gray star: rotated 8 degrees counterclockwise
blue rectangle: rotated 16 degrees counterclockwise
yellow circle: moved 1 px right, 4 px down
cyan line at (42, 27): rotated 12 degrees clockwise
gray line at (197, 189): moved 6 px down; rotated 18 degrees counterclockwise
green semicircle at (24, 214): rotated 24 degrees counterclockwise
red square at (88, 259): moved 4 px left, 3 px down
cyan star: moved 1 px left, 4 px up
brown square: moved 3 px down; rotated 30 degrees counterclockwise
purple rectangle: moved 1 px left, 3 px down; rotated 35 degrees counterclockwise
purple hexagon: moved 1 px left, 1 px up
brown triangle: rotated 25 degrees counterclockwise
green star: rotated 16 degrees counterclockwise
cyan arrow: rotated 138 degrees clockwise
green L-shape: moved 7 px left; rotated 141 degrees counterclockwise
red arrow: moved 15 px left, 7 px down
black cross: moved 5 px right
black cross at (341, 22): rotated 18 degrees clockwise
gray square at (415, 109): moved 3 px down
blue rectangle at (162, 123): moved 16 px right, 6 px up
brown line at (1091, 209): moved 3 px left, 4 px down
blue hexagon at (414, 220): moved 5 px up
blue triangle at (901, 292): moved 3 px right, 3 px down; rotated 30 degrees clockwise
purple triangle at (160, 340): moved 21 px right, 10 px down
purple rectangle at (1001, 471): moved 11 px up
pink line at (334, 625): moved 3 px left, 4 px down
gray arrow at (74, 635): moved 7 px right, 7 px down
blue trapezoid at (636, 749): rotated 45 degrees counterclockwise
++++++++++++++++++++
Your instructions: All lines from the one containing "pink line at" through the end of the records, both ends included, are to be quoted exactly; please add nothing else.

Solution for this exercise:
pink line at (334, 625): moved 3 px left, 4 px down
gray arrow at (74, 635): moved 7 px right, 7 px down
blue trapezoid at (636, 749): rotated 45 degrees counterclockwise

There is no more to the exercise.